● Prompt
Check each line of the entries below for the word "minus", and copy the lines that have it.

___ Available data

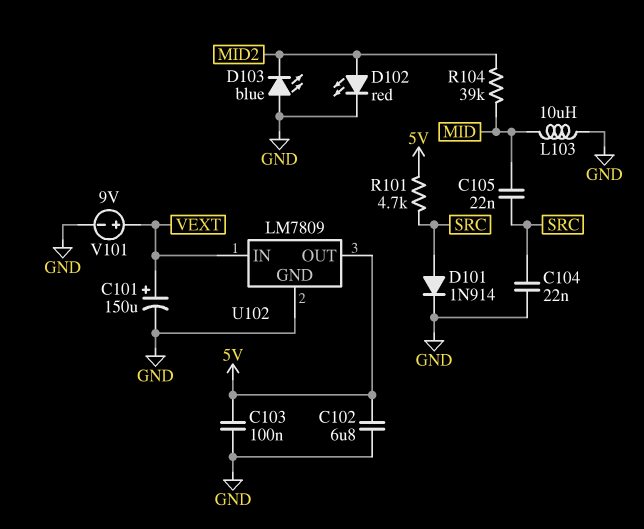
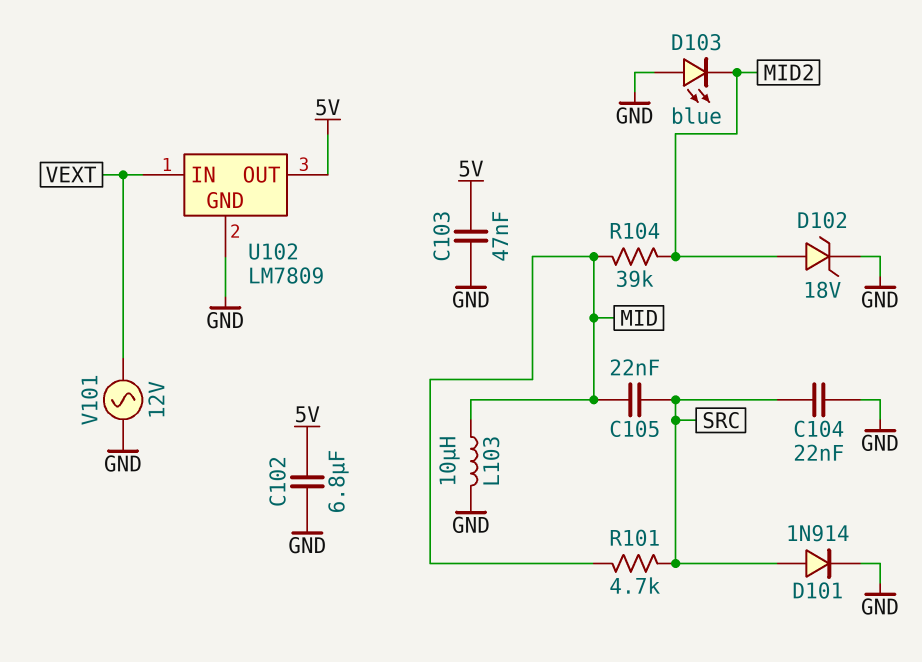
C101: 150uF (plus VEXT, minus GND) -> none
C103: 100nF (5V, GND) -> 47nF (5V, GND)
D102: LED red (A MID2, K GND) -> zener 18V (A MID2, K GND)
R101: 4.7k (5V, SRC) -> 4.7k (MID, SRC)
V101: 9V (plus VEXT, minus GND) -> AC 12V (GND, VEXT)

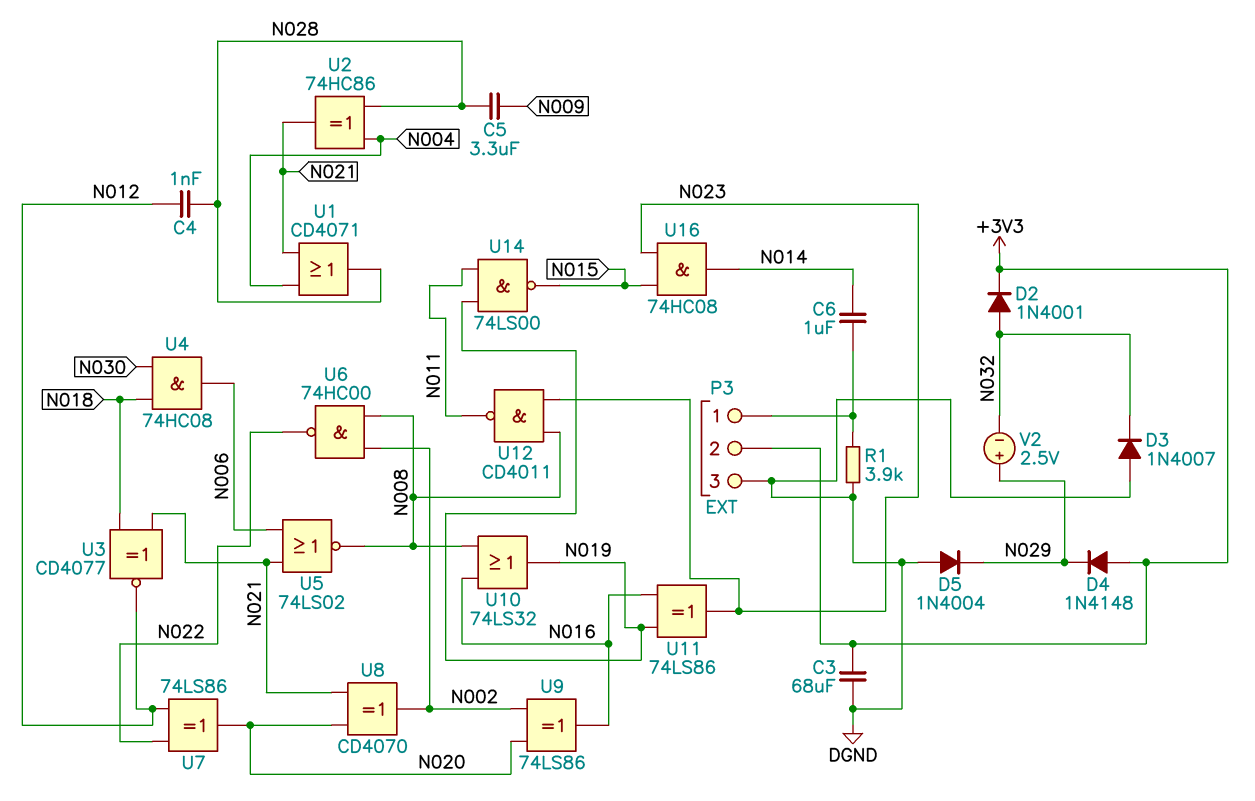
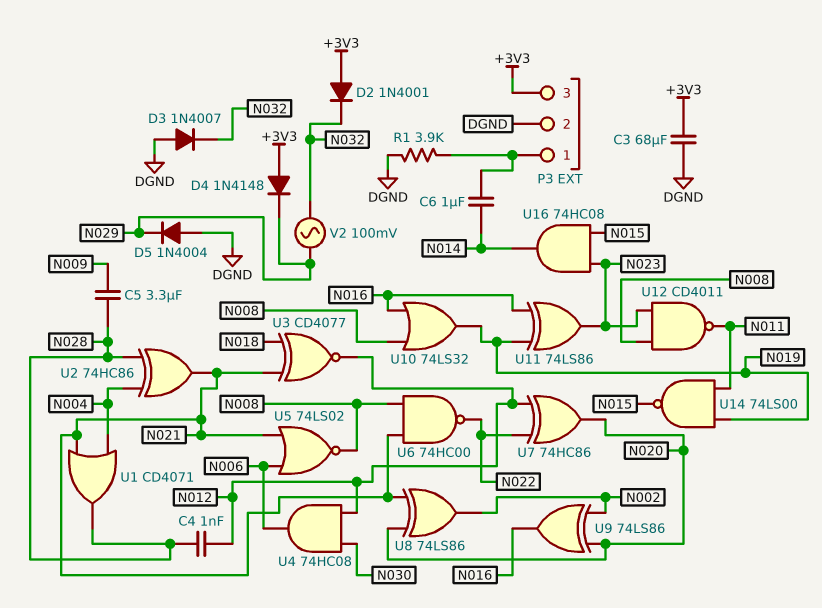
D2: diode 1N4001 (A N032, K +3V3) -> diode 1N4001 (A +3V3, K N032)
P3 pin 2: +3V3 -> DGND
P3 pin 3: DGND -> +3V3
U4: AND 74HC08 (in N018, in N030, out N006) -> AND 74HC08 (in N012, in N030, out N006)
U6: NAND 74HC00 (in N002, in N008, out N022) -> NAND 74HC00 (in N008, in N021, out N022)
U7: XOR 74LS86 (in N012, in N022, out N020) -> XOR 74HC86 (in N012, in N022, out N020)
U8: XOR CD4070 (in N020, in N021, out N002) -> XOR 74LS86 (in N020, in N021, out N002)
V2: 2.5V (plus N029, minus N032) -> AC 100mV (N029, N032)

______

● Output below
C101: 150uF (plus VEXT, minus GND) -> none
V101: 9V (plus VEXT, minus GND) -> AC 12V (GND, VEXT)
V2: 2.5V (plus N029, minus N032) -> AC 100mV (N029, N032)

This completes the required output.